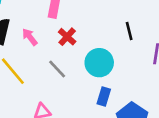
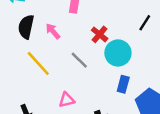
black line: (129, 31) -> (145, 23), turned 49
red cross: (67, 37) -> (100, 34), moved

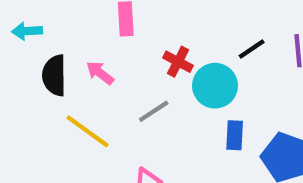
black line: (145, 23) -> (252, 49), moved, turned 35
gray line: (79, 60) -> (154, 111), turned -66

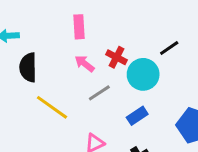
pink arrow: (100, 73) -> (84, 64), moved
blue rectangle: (235, 135) -> (137, 116), moved, turned 54

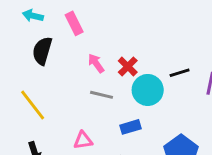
pink rectangle: (79, 27) -> (74, 23), moved, turned -40
gray line: (99, 93) -> (102, 95), turned 30
yellow line: (52, 107) -> (33, 105), moved

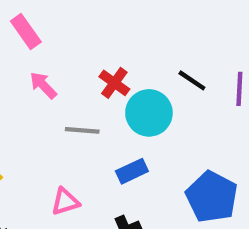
pink arrow: (96, 63) -> (43, 85), moved
black line: (180, 73) -> (192, 80), turned 60

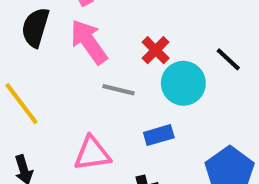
pink arrow: (43, 85) -> (89, 42), size x1.6
pink triangle: (65, 202) -> (92, 154), size x1.4

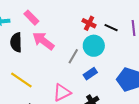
red cross: (156, 50) -> (89, 23), moved
gray line: (118, 90) -> (73, 56), moved, turned -56

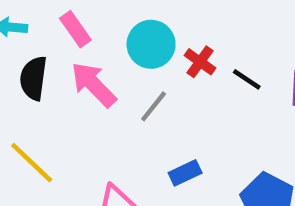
cyan circle: (94, 46) -> (151, 44), moved
gray line: (73, 56) -> (154, 106), moved

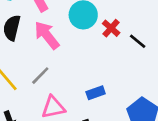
gray line: (154, 106) -> (40, 76), moved

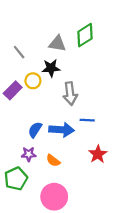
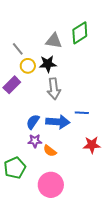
yellow circle: (33, 81) -> (28, 66), moved
gray arrow: (70, 94) -> (54, 89), moved
purple star: (29, 154) -> (35, 141), moved
red star: (98, 154) -> (92, 145), turned 30

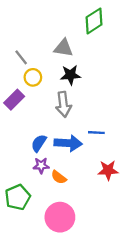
green diamond: (80, 33) -> (94, 21), moved
black star: (48, 64) -> (71, 75), moved

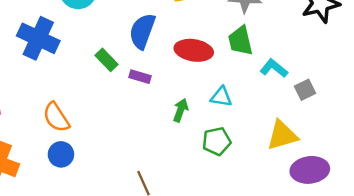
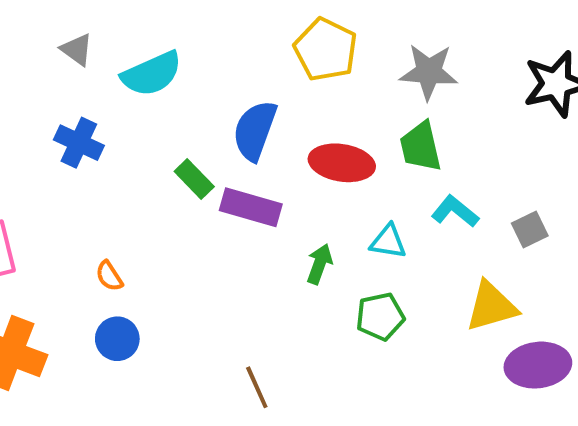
blue cross: (38, 38) -> (79, 143), size x0.7
cyan L-shape: (274, 68) -> (455, 211), moved
purple rectangle: (140, 77) -> (251, 207), size x1.6
orange semicircle: (56, 117) -> (109, 276), size x0.6

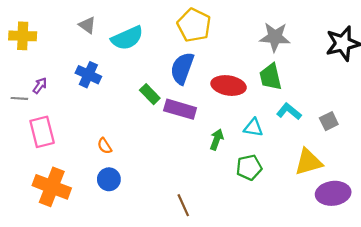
yellow pentagon: (326, 50) -> (194, 25), moved

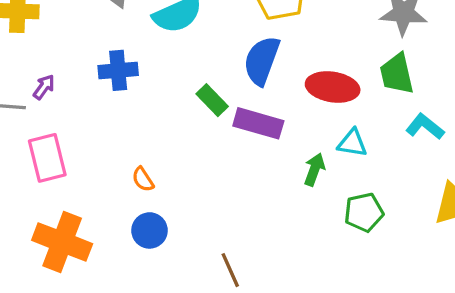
blue cross: (88, 75) -> (118, 70), turned -30
cyan triangle: (253, 128) -> (352, 143), moved
brown line: (183, 205) -> (230, 270), moved

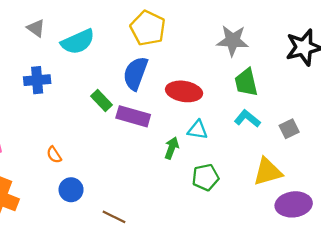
green trapezoid: (397, 74) -> (246, 82), moved
blue circle: (149, 230) -> (71, 190), moved
brown line: (230, 270) -> (114, 217), turned -40

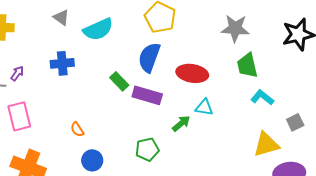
cyan L-shape: (247, 119) -> (262, 97), moved
gray square: (289, 129) -> (295, 122), moved
green arrow: (172, 148) -> (181, 123), turned 30
green pentagon: (205, 177) -> (147, 149), moved

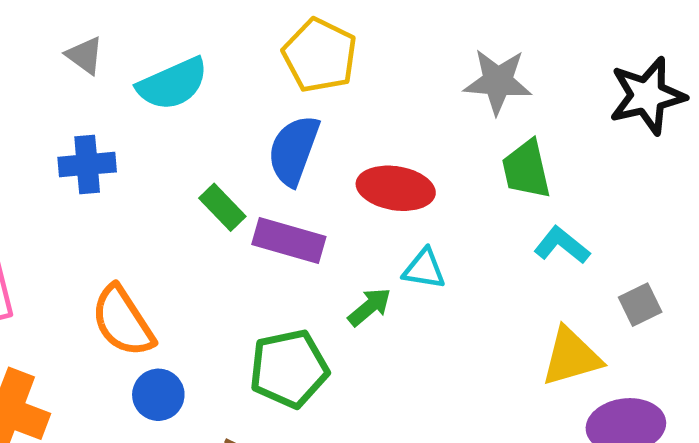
orange semicircle: (77, 129) -> (123, 321), size x2.0
green pentagon: (147, 149) -> (289, 369), size x1.4

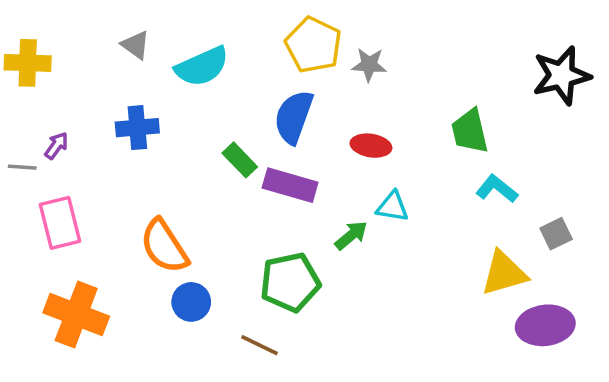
gray star: (498, 81) -> (369, 65), moved, size x0.7
red ellipse: (396, 188) -> (371, 146), size x0.7

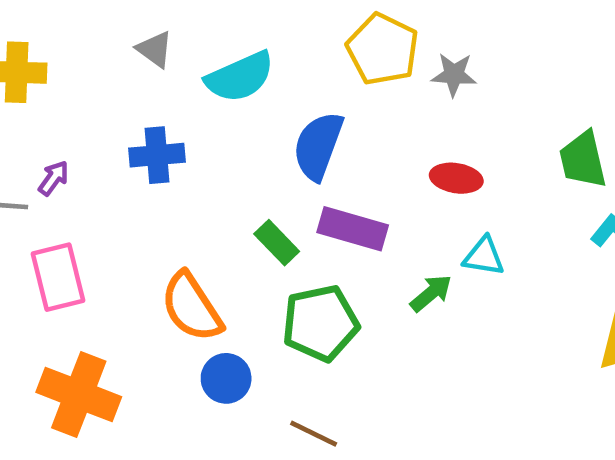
blue semicircle: (294, 117) -> (318, 146), moved
green rectangle: (240, 160) -> (277, 243), moved
green pentagon: (290, 282) -> (320, 323), moved

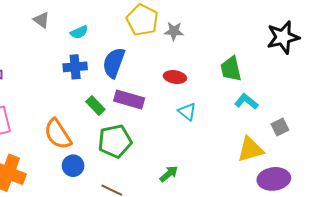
cyan semicircle: (240, 77) -> (79, 32), size x0.6
blue cross: (157, 155) -> (75, 67), moved
cyan triangle: (484, 256) -> (187, 112), turned 30
green arrow: (431, 293) -> (169, 174), moved

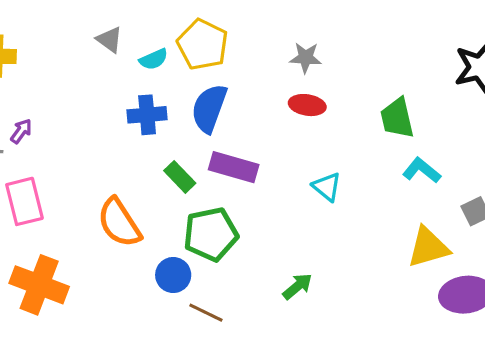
gray triangle: (41, 20) -> (109, 40), moved
yellow pentagon: (142, 20) -> (203, 45), moved
red ellipse: (175, 77) -> (307, 105), moved
blue circle: (73, 166) -> (173, 275), moved

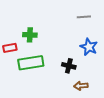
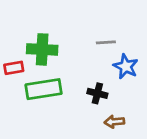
gray line: (84, 17) -> (106, 42), moved
green cross: (30, 35) -> (42, 49), size x1.5

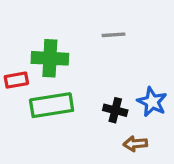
gray line: (106, 42) -> (114, 35), moved
blue star: (126, 66) -> (152, 102), moved

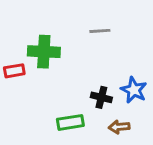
green rectangle: (52, 105) -> (70, 122), moved, size x0.7

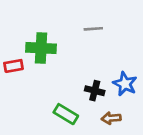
green rectangle: (70, 122) -> (66, 114), turned 40

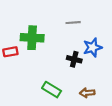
blue star: (125, 84) -> (93, 47), moved, turned 30
black cross: (95, 91) -> (74, 59), moved

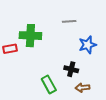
black cross: (74, 59) -> (71, 69), moved
green rectangle: (52, 90) -> (49, 85), turned 30

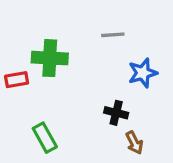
green rectangle: (49, 85) -> (45, 138), moved
brown arrow: (82, 88) -> (134, 143), turned -112

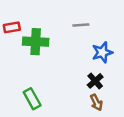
red rectangle: (17, 80) -> (12, 27), moved
black cross: (116, 113) -> (95, 81), moved, turned 35

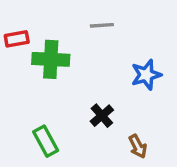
gray line: (81, 25) -> (102, 25), moved
black cross: (95, 81) -> (102, 116), moved

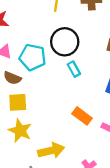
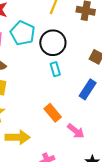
cyan pentagon: (32, 57) -> (23, 33), moved

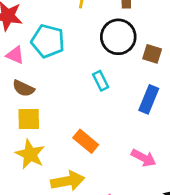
black circle: (53, 43) -> (118, 37), moved
orange rectangle: (53, 113) -> (86, 141), moved

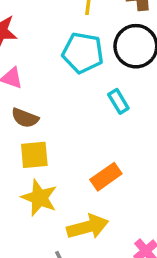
cyan pentagon: (48, 41) -> (83, 53), moved
orange rectangle: (86, 141) -> (106, 177), turned -70

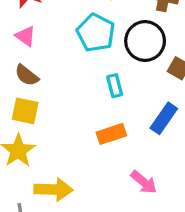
orange rectangle: (106, 177) -> (111, 134), moved

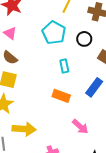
black circle: (145, 41) -> (84, 39), size x0.6
orange rectangle: (111, 134) -> (61, 96), turned 36

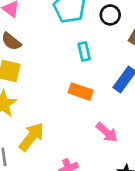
yellow arrow: (24, 129) -> (31, 137), turned -55

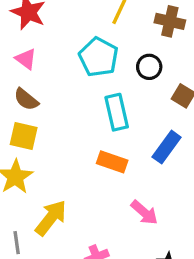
cyan rectangle: (84, 52) -> (117, 112), size x1.5

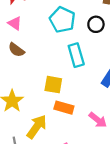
yellow square: (24, 136) -> (53, 85), moved
orange rectangle: (112, 162) -> (64, 108), moved

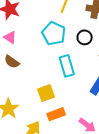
yellow square: (53, 85) -> (46, 93), turned -30
orange rectangle: (64, 108) -> (56, 114), turned -36

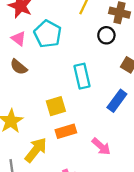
cyan pentagon: (54, 33) -> (48, 34), moved
black circle: (85, 37) -> (106, 35), moved

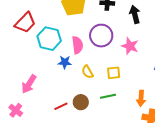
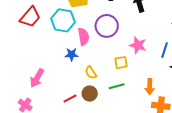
cyan hexagon: (49, 39) -> (63, 20), moved
pink star: (130, 46) -> (138, 45), moved
yellow semicircle: (87, 72) -> (91, 73), moved

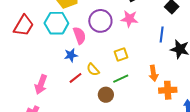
pink star: (138, 45) -> (129, 19), moved
brown circle: (90, 94) -> (106, 95), moved
red line: (70, 99) -> (76, 78), moved

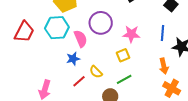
pink star: (129, 19) -> (131, 34), moved
orange arrow: (153, 73) -> (164, 66), moved
orange cross: (168, 90) -> (172, 88), turned 36

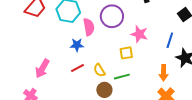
yellow semicircle: (96, 72) -> (99, 70), moved

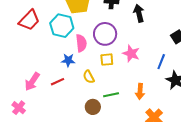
yellow square: (126, 53) -> (107, 60), moved
red line: (78, 68) -> (57, 82), moved
yellow semicircle: (99, 70) -> (89, 77), moved
orange arrow: (163, 73) -> (140, 91), moved

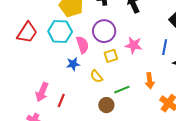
red line: (57, 82) -> (61, 100), moved, turned -32

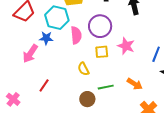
blue star: (73, 64) -> (46, 38), moved
orange arrow: (150, 81) -> (135, 84), turned -63
pink arrow: (42, 92) -> (30, 54), moved

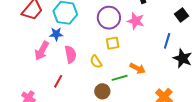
pink semicircle: (76, 35) -> (71, 54), moved
pink star: (126, 46) -> (136, 21), moved
orange arrow: (135, 84) -> (138, 68), moved

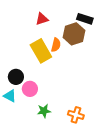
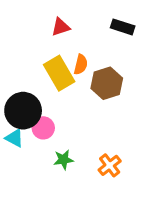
brown hexagon: (74, 34) -> (107, 83), moved
black circle: (16, 77) -> (23, 111), size x1.6
orange cross: (76, 115) -> (110, 165), turned 35

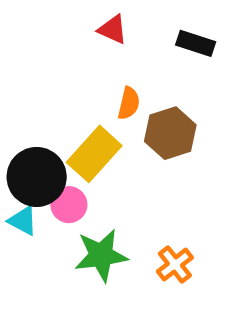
red triangle: (61, 27) -> (113, 29), moved, turned 42
yellow rectangle: (59, 73) -> (94, 154), moved, turned 72
green star: (63, 160) -> (101, 255), size x1.6

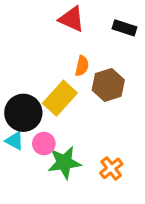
red triangle: (113, 29) -> (72, 19), size x1.4
pink circle: (69, 205) -> (44, 144), moved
---+---
## Task objective
Extract, word for word, each line from the top of the data down to and including the line with "gray line: (73, 56) -> (154, 106), moved"; skip the pictures.

## Task solution
black line: (129, 31) -> (145, 23), turned 49
red cross: (67, 37) -> (100, 34), moved

black line: (145, 23) -> (252, 49), moved, turned 35
gray line: (79, 60) -> (154, 111), turned -66

pink arrow: (100, 73) -> (84, 64), moved
blue rectangle: (235, 135) -> (137, 116), moved, turned 54

pink rectangle: (79, 27) -> (74, 23), moved, turned -40
gray line: (99, 93) -> (102, 95), turned 30
yellow line: (52, 107) -> (33, 105), moved

pink arrow: (96, 63) -> (43, 85), moved
black line: (180, 73) -> (192, 80), turned 60

pink arrow: (43, 85) -> (89, 42), size x1.6
pink triangle: (65, 202) -> (92, 154), size x1.4

red cross: (156, 50) -> (89, 23), moved
gray line: (118, 90) -> (73, 56), moved, turned -56

cyan circle: (94, 46) -> (151, 44), moved
gray line: (73, 56) -> (154, 106), moved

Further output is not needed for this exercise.